──────── RECORDS
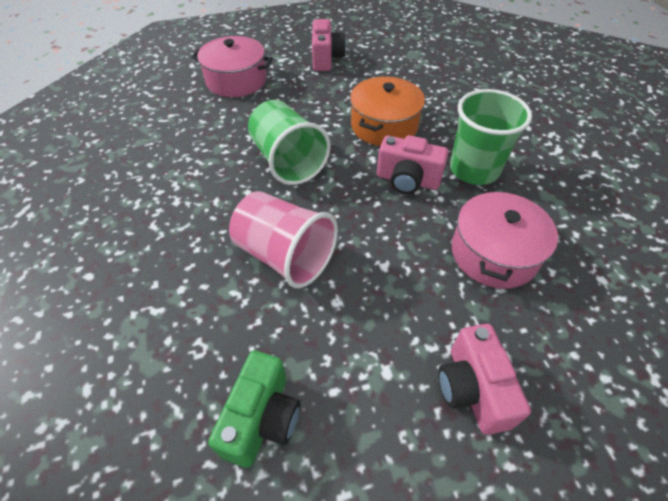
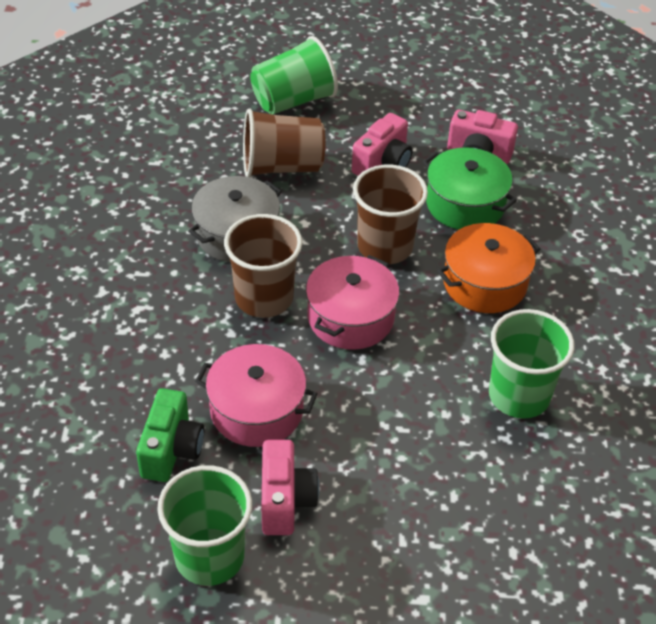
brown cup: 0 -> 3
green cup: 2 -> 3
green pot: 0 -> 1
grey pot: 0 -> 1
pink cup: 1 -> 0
────────────────
▸ **ABOUT THIS TASK**:
Exact repetition of the data is needed, with no images retained.

▸ **RESPONSE BELOW**:
brown cup: 0 -> 3
green cup: 2 -> 3
green pot: 0 -> 1
grey pot: 0 -> 1
pink cup: 1 -> 0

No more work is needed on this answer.